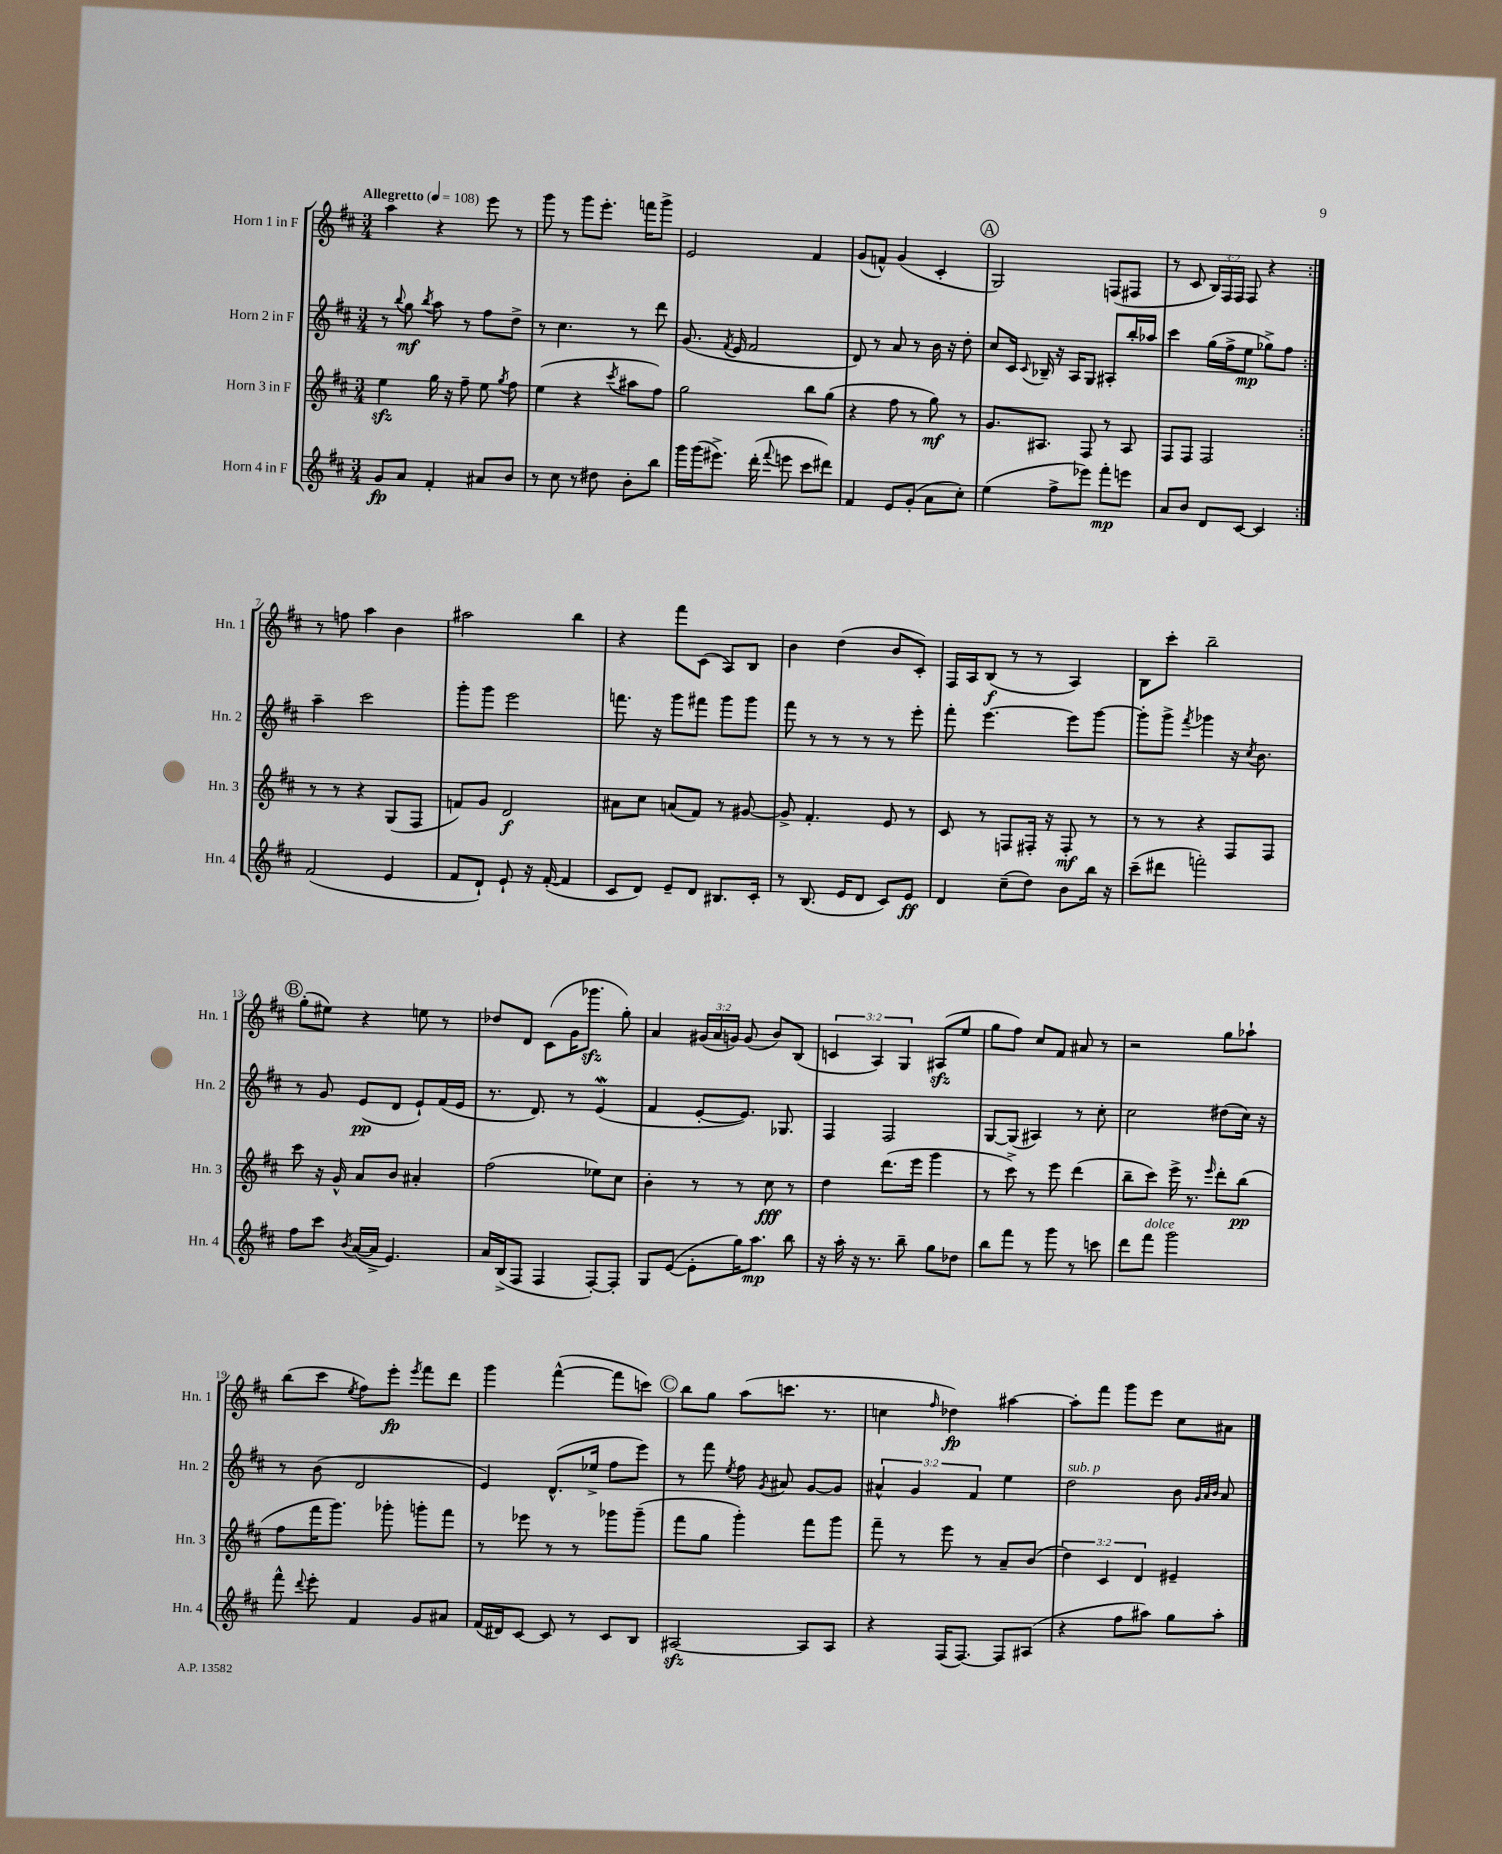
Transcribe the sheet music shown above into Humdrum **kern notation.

**kern	**kern	**kern	**kern
*staff4	*staff3	*staff2	*staff1
*clefG2	*clefG2	*clefG2	*clefG2
*k[f#c#]	*k[f#c#]	*k[f#c#]	*k[f#c#]
*M3/4	*M3/4	*M3/4	*M3/4
*MM108	*MM108	*MM108	*MM108
8g/L	4ee\	8r	4aa\
.	.	8qqbb/	.
8a/J	.	8gg\	.
.	.	8qbb/	.
4f#'/	16gg\	8aa\	4r
.	16r	.	.
.	8ff#~\	8r	.
8a#/L	8ee\	8ff#\L	8eee\
.	8qgg/	.	.
8b/J	8ff#\	8dd^\J	8r
=	=	=	=
8r	(4ee\	8r	8ggg\
8cc#\	.	4.cc#\	8r
8r	4r	.	8ggg\L
8dd#\	.	.	8.eee'\J
.	8qccc#/	.	.
8b'\L	8aa#\L	8r	.
.	.	.	16fff\LK
8bb\J	8ff#\J)	8ddd\	8ggg^\J
=	=	=	=
16ggg\LL	2gg\	(8.g/	2e/
(16ggg\J	.	.	.
8.eee#^\J)	.	.	.
.	.	8qf#/	.
.	.	16e/	.
.	.	2f#/	.
(16ddd'\	.	.	.
8qqfff#/	.	.	.
8eee\	.	.	.
8ccc#\L	8bb\L	.	4f#/
8ddd#\J)	(8gg\J	.	.
=	=	=	=
4f#/	4r	8d/)	(8g/L
.	.	8r	8f^^/J)
8e/L	8ff#\	8a/	(4g/
(8g'/J	8r	8r	.
8a\L	8gg\)	16b\	4c#'/
.	.	16r	.
8cc#'\J)	8r	8dd'\	.
=	=	=	=
(4ee\	8.g/L	8cc#/L	2G/)
.	.	16c#/Jk	.
.	.	8qqc#/	.
.	8.A#/J	16B-~/	.
8ff#^\L	.	16r	.
.	.	16A/LK	.
8eee-\J)	8F#/	8G/J	.
8fff#'\L	8r	8A#'/L	(8F/L
8eee\J	8A#/	16bb'/L	8F#/J
.	.	16aa-/JJ	.
=	=	=	=
8a/L	8F#/L	4ccc#\	8r
8b/J	8F#/J	.	8c#/
8d/L	2F#/	(16gg\LL	24B/LL)
.	.	.	24F#/
.	.	16ff#^\J	.
.	.	.	24F#/JJ
[8c#/J	.	8ee\J	8F#/
4c#/]	.	8gg-^\L)	4r
.	.	8ff#\J	.
=:|!	=:|!	=:|!	=:|!
(2f#/	8r	4aa~\	8r
.	8r	.	8ff\
.	4r	2ccc#\	4aa\
4e/	(8G/L	.	4b\
.	8F#/J	.	.
=	=	=	=
8f#/L	8f/L)	8ggg'\L	2aa#\
8d`/J)	8g/J	8ggg\J	.
8e`/	2d/	2eee\	.
16r	.	.	.
([16f#'/	.	.	.
4f#/]	.	.	4bb\
=	=	=	=
8c#/L	8a#\L	8.fff\	4r
8d/J)	8cc#\J	.	.
.	.	16r	.
8e~/L	(8a/L	8ggg\L	8fff#\L
8d/J	8f#/J)	8fff#\J	(8c#\J
8.B#/L	8r	8ggg\L	8A/L)
.	[8g#/	8ggg\J	8B/J
16c#'/Jk	.	.	.
=	=	=	=
8r	8g#^/]	8fff#\	4b\
(8.B/	4.f#'/	8r	.
.	.	8r	(4dd\
16e/LK	.	.	.
8d/J	.	8r	.
8c#/L)	8e/	8r	8b/L
8e/J	8r	8eee'\	8c#'/J)
=	=	=	=
4d/	8c#/	8fff#'\	16F#/LL
.	.	.	16A/J
.	8r	[4.eee\	(8B/J
(8cc#~\L	8F/L	.	8r
8dd\J)	16F#'/Jk	.	8r
.	16r	.	.
8b\L	8F#'/	8eee\]L	4A/)
16bb\Jk	8r	[8ggg\J	.
16r	.	.	.
=	=	=	=
(8ccc#~\L	8r	8ggg'\]L	8B\L
8ddd#\J	8r	8ggg^\J	8ccc#'\J
.	.	8qfff#/	.
2fff'\)	4r	4ggg-\	2bb~\
.	8F#/L	16r	.
.	.	8qcc#/	.
.	.	8.b\	.
.	8F#/J	.	.
=	=	=	=
8ff#\L	8ccc#\	8r	(8gg'\L
8ccc#\J	16r	8g/	8ee#\J)
.	16g^^/	.	.
8qb/	.	.	.
([16a/LL	8a/L	(8e/L	4r
16a^/]JJ	.	.	.
4.e/)	8b/J	8d/J	.
.	4a#'/	8e`/L)	8ee\
.	.	(16f#/L	8r
.	.	16e/JJ	.
=	=	=	=
16a/LL	(2ff#\	8.r	8dd-/L
(16B^/J	.	.	.
8F#/J	.	.	8d/J
.	.	8.d/)	.
4F#/	.	.	(8c#\L
.	.	8r	16g\K
.	.	.	8.ggg-\J
[8F#'/L)	8ee-\L)	(4e/	.
8F#'/]J	8cc#\J	.	8gg'\)
=	=	=	=
8G/L	4b'\	4f#/	4a/
([8e/J	.	.	.
8e'\]L	8r	[8e'/L	(24g#/LL
.	.	.	24a/
.	.	.	24g/JJ)
16gg\K)	8r	8.e/]J)	(8g/
8.aa\J	.	.	.
.	8cc#\	.	8b/L)
.	.	8.G-/	.
8bb\	8r	.	(8B/J
=	=	=	=
16r	4dd\	4F#/	6c/
16aa'\	.	.	.
16r	.	.	.
.	.	.	6A/)
8.r	.	.	.
.	(8.ddd\L	2F#/	.
.	.	.	6G/
8bb~\	.	.	.
.	16eee\Jk	.	.
8gg\L	4ggg\	.	(8A#/L
8dd-\J	.	.	8ee/J
=	=	=	=
8bb\L	8r	[8G/L	8gg\L
8fff#\J	8ccc#^\)	(8G/]J	8ff#\J)
8r	8r	4A#/)	8cc#/L
8ggg\	8eee\	.	8f#/J
8r	(4ddd\	8r	8a#/
8ccc\	.	8cc#'\	8r
=	=	=	=
8ddd\L	8bb~\L	2cc#\	2r
8fff#\J	8ccc#\J)	.	.
2ggg\	16eee^\	.	.
.	8.r	.	.
.	16qqeee/	.	.
.	8ddd'\L	(8dd#\L	8gg\L
.	(8bb\J	16cc#\Jk)	8aa-`\J
.	.	16r	.
=	=	=	=
8fff#^^\	8ff#\L	8r	(8bb\L
8qqddd/	.	.	.
8eee'\	16fff#\K	(8b\	8ccc#\J
.	8.ggg\J)	.	.
.	.	.	8qee/
4f#/	.	2d/	8ff#\L)
.	8ggg-'\	.	8eee'\J
.	.	.	8qeee/
8g/L	8ggg'\L	.	8fff#\L
8a#/J	8fff#\J	.	8ddd\J
=	=	=	=
(16f#/LL	8r	4e/)	4ggg\
16d#/J)	.	.	.
[8c#/J	8eee-\	.	.
8c#/]	8r	(8.d^^/L	([4fff#^^\
8r	8r	.	.
.	.	16ee-^/Jk	.
8c#/L	8ggg-\L	8ff#\L	8fff#\]L
8B/J	(8ggg-~\J	8eee\J)	8ccc\J)
=	=	=	=
[2A#/	8fff#\L	8r	8bb\L
.	8gg\J	8fff#\	8gg\J
.	.	8qee/	.
.	4ggg'\)	8ff#\	(8aa\L
.	.	8qg/	.
.	.	8a#/	8.ccc\J
8A#/]L	8fff#\L	[8g/L	.
.	.	.	8.r
8A#/J	8ggg\J	8g/]J	.
=	=	=	=
4r	8fff#~\	6a#^^/	4cc\
.	8r	.	.
.	.	6g/	.
.	.	.	16qqff#/
(16F#/LK	8eee\	.	4dd-\)
[8.F#/J)	.	.	.
.	.	6f#/	.
.	8r	.	.
8F#/]L	8a~/L	4ee\	[4aa#\
(8A#/J	(8b/J	.	.
=	=	=	=
4r	6dd\)	2dd\	8aa#'\]L
.	.	.	8fff#\J
.	6c#/	.	.
8ff#\L	.	.	8ggg\L
.	6d/	.	.
8aa#\J)	.	.	8eee\J
8gg\L	4e#~/	8b\	8cc#\L
.	.	32qqg/LLL	.
.	.	32qqa/	.
.	.	32qqb/JJJ	.
8aa#'\J	.	8a/	8a#\J
==	==	==	==
*-	*-	*-	*-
● ● ● ●
- _The task_: Extract every line from the items above that contains the string "kern".

- _Solution for this problem_:
Transcribe the sheet music shown above into Humdrum **kern notation.
**kern	**kern	**kern	**kern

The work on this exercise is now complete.